Aim of the exercise: An exact copy of every record below is needed, with the pictures left out.

+++ Task data +++

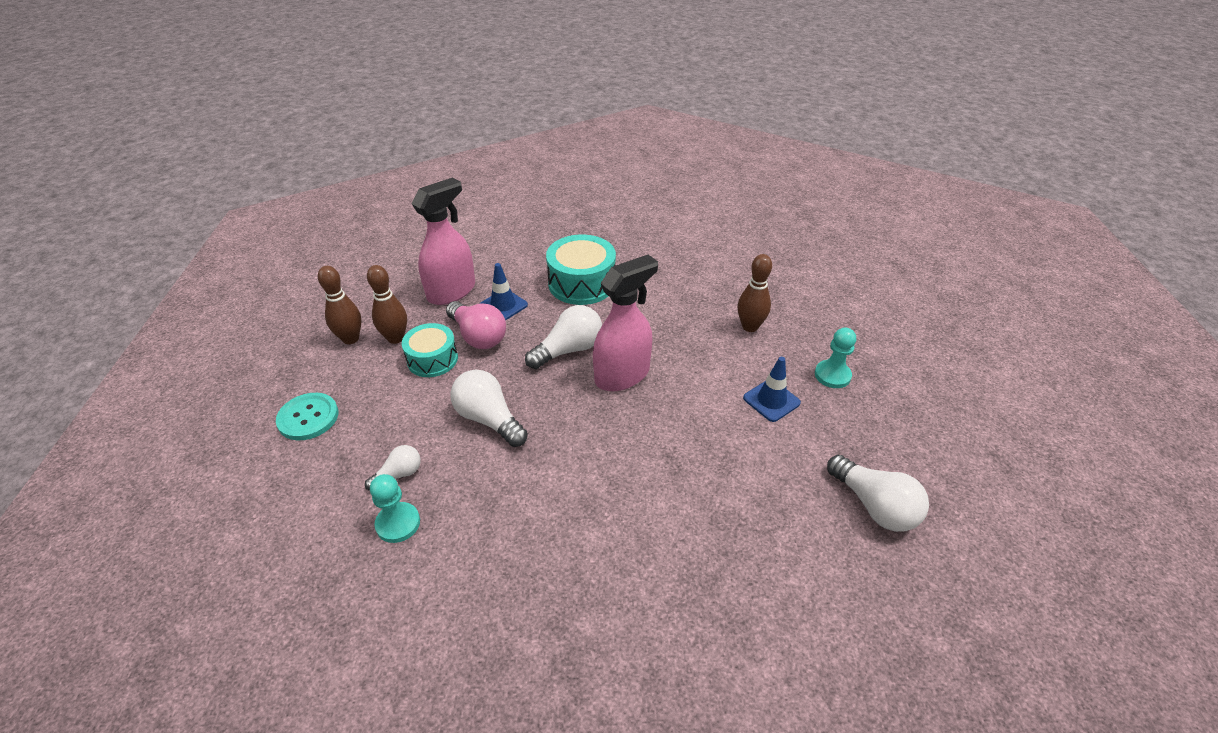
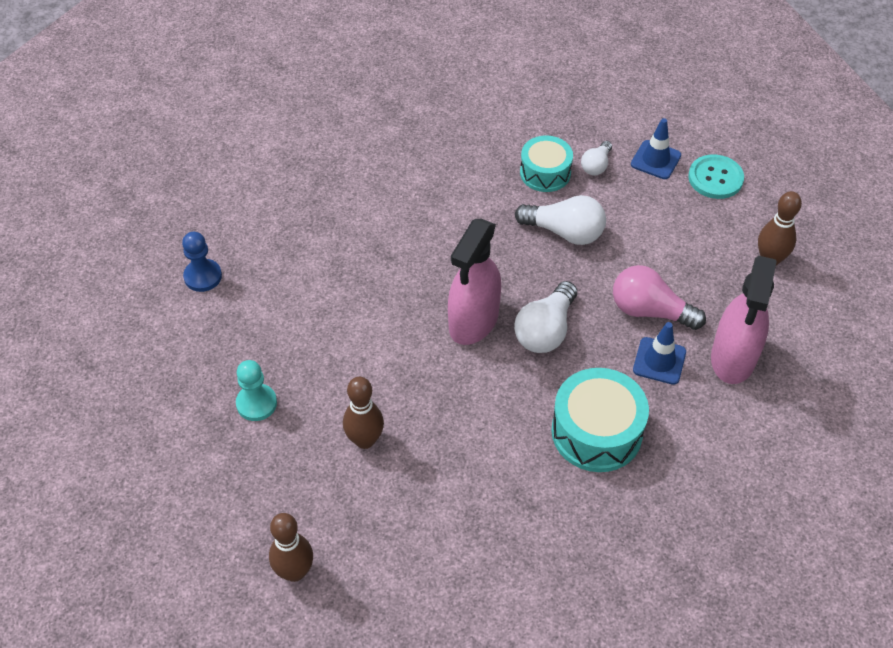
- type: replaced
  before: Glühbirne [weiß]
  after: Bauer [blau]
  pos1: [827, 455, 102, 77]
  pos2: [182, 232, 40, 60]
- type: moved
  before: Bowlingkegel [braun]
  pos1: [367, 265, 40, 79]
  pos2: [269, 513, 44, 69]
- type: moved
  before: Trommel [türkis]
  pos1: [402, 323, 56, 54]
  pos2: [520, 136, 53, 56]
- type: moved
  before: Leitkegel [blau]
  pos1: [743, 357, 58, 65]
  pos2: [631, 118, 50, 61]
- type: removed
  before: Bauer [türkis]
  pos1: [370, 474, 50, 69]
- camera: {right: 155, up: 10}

+++

Response box:
- type: replaced
  before: Glühbirne [weiß]
  after: Bauer [blau]
  pos1: [827, 455, 102, 77]
  pos2: [182, 232, 40, 60]
- type: moved
  before: Bowlingkegel [braun]
  pos1: [367, 265, 40, 79]
  pos2: [269, 513, 44, 69]
- type: moved
  before: Trommel [türkis]
  pos1: [402, 323, 56, 54]
  pos2: [520, 136, 53, 56]
- type: moved
  before: Leitkegel [blau]
  pos1: [743, 357, 58, 65]
  pos2: [631, 118, 50, 61]
- type: removed
  before: Bauer [türkis]
  pos1: [370, 474, 50, 69]
- camera: {right: 155, up: 10}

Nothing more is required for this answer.